# [YOUR GOAL]
Gather all lines in the data that hold the string "none".

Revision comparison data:
· · · ·

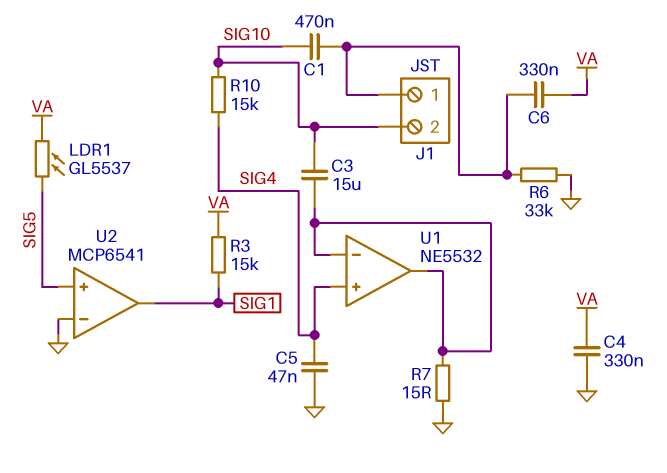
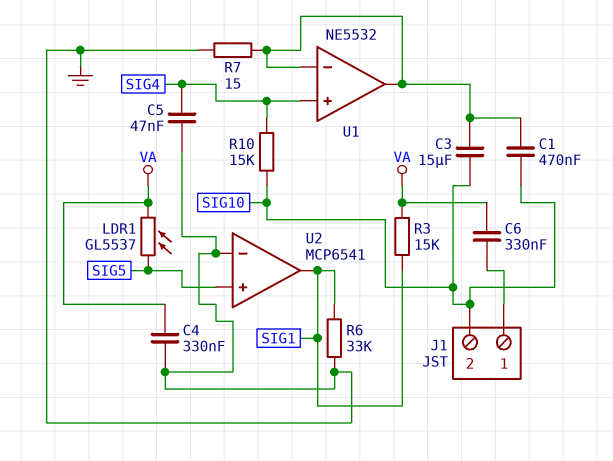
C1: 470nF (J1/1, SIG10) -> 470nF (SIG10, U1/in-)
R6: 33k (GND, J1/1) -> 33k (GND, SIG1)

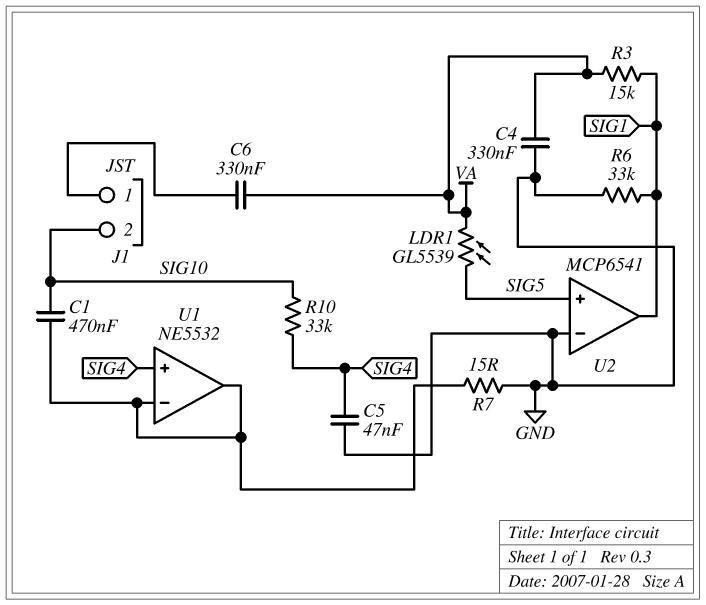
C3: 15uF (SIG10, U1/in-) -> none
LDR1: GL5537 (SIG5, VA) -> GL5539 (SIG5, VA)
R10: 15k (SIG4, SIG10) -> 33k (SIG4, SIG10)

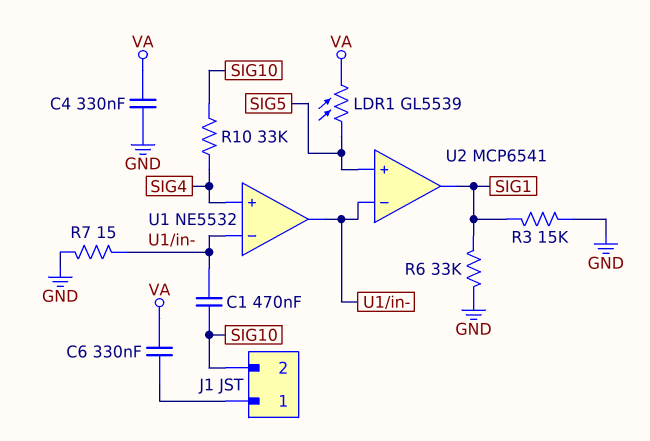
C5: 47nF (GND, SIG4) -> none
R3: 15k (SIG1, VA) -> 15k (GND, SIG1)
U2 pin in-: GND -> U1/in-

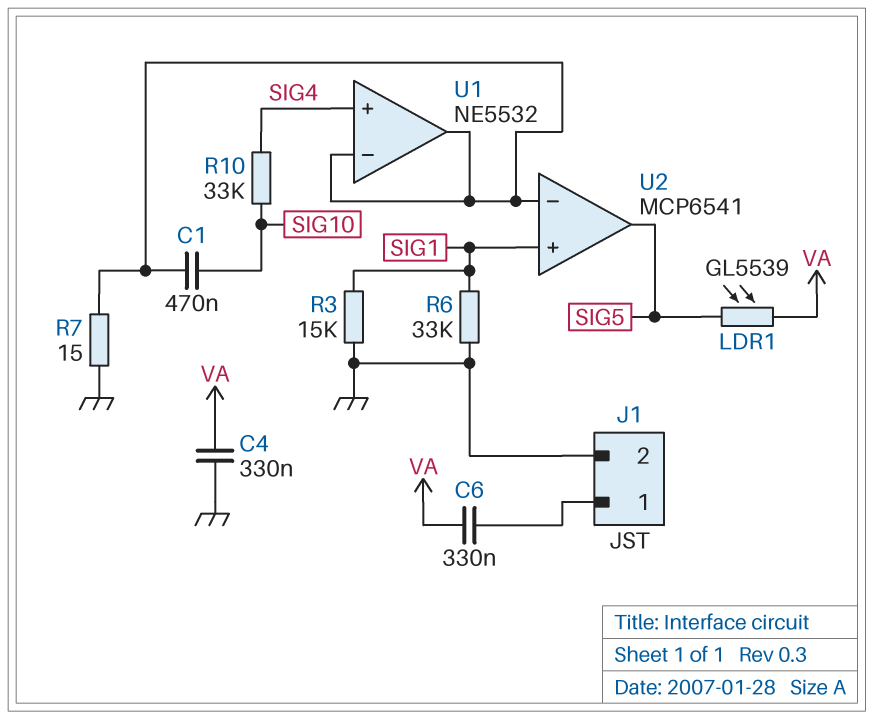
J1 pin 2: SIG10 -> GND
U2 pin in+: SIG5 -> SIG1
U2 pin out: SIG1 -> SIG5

· · · ·

# [REPLY]
C3: 15uF (SIG10, U1/in-) -> none
C5: 47nF (GND, SIG4) -> none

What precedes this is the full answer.